## Brief
Exact reproduction required: the lines below from the line with "yellow brick A2:B4" to the line with "pink brick F2", both ends included, and no others.

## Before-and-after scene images
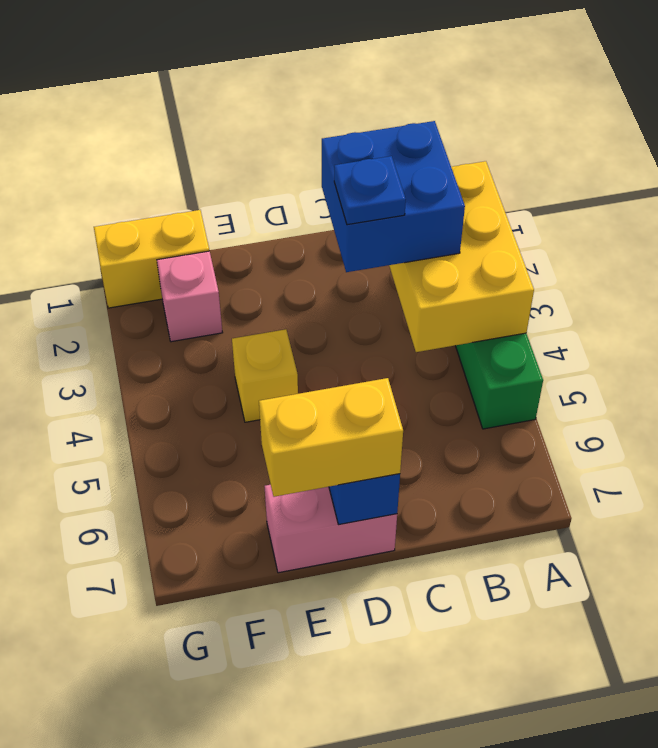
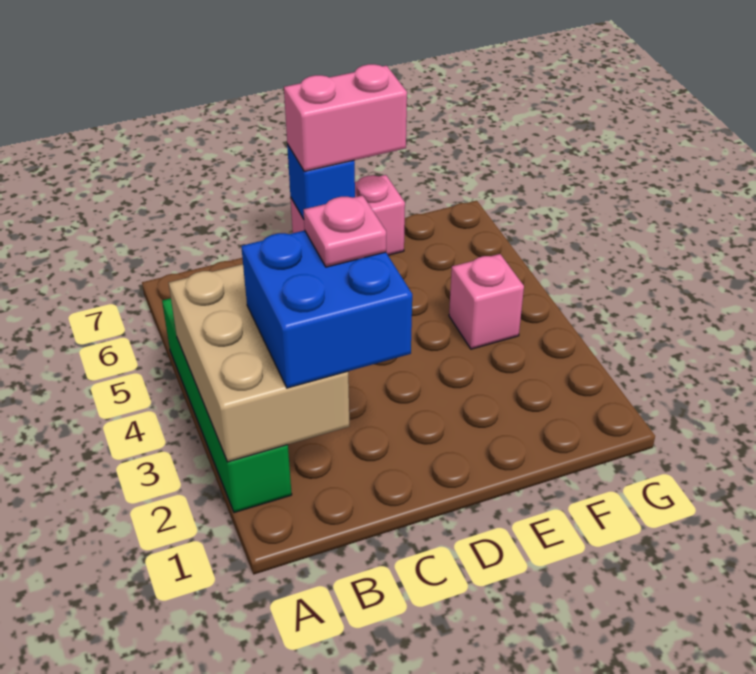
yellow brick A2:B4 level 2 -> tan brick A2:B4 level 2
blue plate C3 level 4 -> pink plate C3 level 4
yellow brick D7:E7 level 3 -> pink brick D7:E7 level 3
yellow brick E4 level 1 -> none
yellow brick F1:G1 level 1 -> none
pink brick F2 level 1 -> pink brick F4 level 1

---

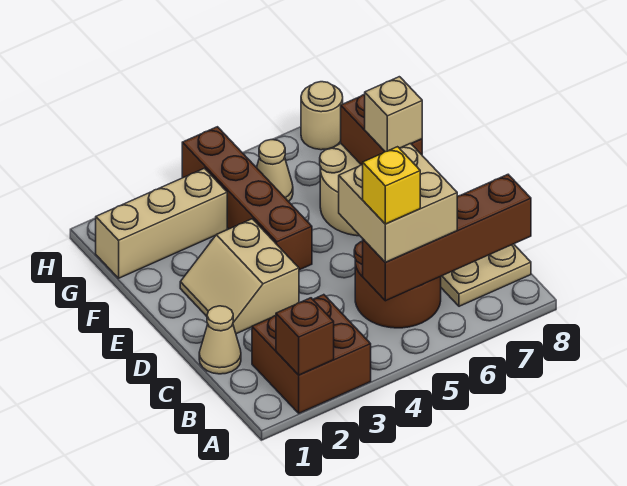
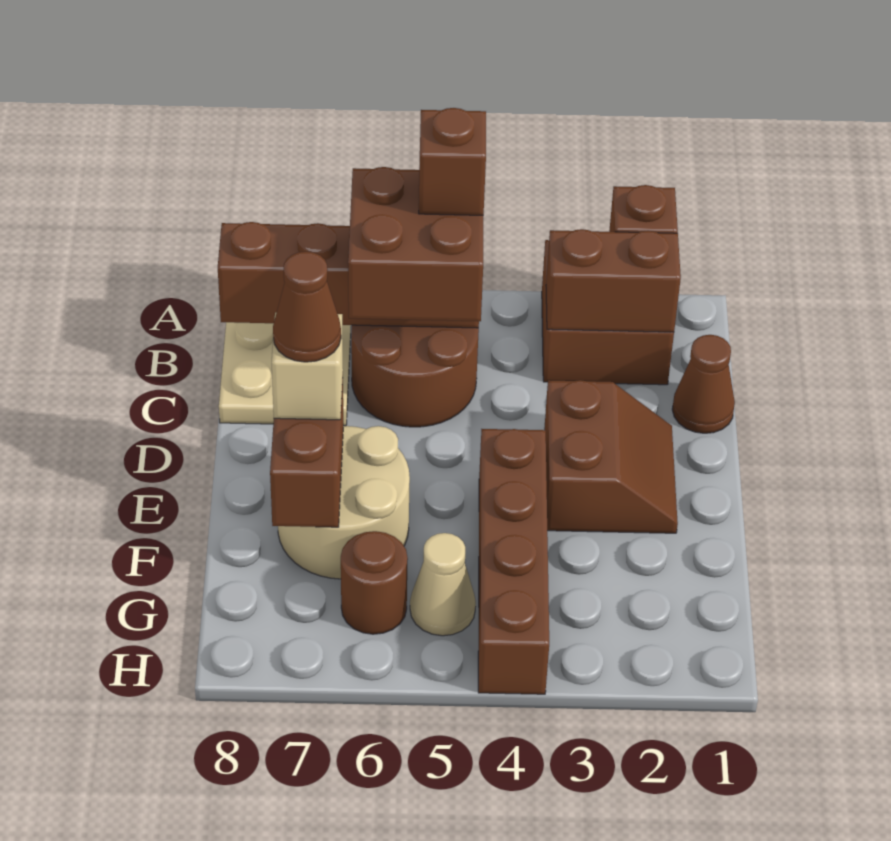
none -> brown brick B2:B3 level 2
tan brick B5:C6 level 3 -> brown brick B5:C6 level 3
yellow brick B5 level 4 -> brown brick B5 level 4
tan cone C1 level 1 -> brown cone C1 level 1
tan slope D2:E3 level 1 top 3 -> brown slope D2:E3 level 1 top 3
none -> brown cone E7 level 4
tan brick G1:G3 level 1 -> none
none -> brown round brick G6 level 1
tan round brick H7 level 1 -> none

## Exercise response
yellow brick A2:B4 level 2 -> tan brick A2:B4 level 2
blue plate C3 level 4 -> pink plate C3 level 4
yellow brick D7:E7 level 3 -> pink brick D7:E7 level 3
yellow brick E4 level 1 -> none
yellow brick F1:G1 level 1 -> none
pink brick F2 level 1 -> pink brick F4 level 1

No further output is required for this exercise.